Spatial grounding data
%%
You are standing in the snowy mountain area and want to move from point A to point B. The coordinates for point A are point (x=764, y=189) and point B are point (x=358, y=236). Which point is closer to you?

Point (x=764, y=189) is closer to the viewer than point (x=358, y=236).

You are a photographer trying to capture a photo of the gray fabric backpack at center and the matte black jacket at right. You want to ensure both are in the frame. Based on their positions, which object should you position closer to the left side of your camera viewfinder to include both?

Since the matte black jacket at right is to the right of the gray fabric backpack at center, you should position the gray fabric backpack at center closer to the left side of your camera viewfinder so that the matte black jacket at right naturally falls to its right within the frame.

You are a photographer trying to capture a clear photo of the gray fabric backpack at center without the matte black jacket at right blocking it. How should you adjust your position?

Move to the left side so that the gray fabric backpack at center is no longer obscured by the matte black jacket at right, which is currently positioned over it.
%%
%%
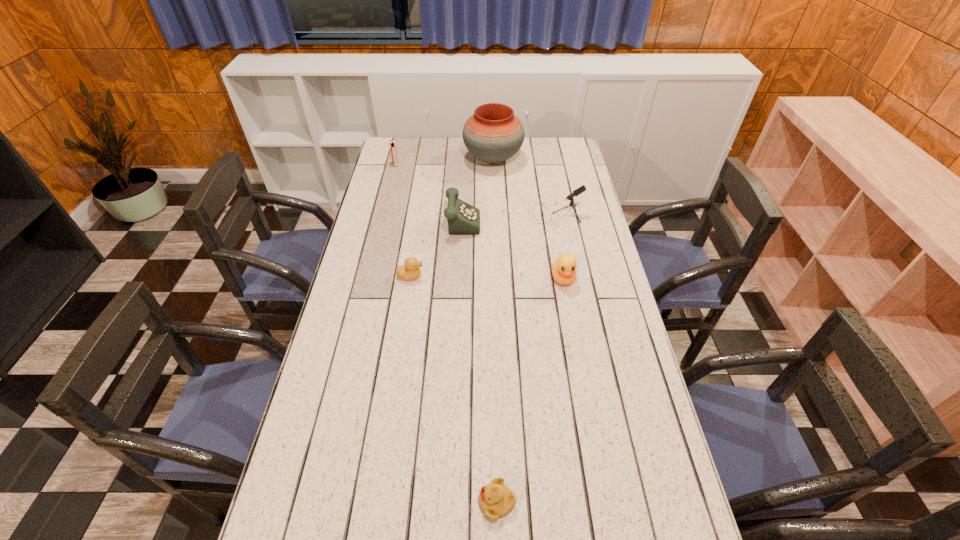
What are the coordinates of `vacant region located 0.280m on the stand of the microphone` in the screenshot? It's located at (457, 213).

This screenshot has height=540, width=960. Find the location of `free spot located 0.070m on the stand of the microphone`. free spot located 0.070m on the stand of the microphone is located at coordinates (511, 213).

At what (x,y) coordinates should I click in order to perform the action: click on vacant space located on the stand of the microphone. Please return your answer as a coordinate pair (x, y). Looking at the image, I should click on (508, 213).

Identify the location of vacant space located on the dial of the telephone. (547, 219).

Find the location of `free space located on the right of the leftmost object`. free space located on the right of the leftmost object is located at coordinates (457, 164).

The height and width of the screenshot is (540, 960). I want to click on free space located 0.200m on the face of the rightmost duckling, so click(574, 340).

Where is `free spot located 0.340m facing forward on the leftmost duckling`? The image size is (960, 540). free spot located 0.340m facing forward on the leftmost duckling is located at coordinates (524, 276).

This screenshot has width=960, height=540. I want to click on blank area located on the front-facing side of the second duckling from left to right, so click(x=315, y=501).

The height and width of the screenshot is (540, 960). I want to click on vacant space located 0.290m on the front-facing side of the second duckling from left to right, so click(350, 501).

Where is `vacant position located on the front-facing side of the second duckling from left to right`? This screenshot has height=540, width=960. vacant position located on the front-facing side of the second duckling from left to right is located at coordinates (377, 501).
%%
◆ Exercise:
Output again, word for word, the items running from the line with "Identify the location" up to and including the line with "coordinates (377, 501).".

◆ Answer box:
Identify the location of vacant space located on the dial of the telephone. (547, 219).

Find the location of `free space located on the right of the leftmost object`. free space located on the right of the leftmost object is located at coordinates (457, 164).

The height and width of the screenshot is (540, 960). I want to click on free space located 0.200m on the face of the rightmost duckling, so click(574, 340).

Where is `free spot located 0.340m facing forward on the leftmost duckling`? The image size is (960, 540). free spot located 0.340m facing forward on the leftmost duckling is located at coordinates (524, 276).

This screenshot has width=960, height=540. I want to click on blank area located on the front-facing side of the second duckling from left to right, so click(x=315, y=501).

The height and width of the screenshot is (540, 960). I want to click on vacant space located 0.290m on the front-facing side of the second duckling from left to right, so click(350, 501).

Where is `vacant position located on the front-facing side of the second duckling from left to right`? This screenshot has height=540, width=960. vacant position located on the front-facing side of the second duckling from left to right is located at coordinates (377, 501).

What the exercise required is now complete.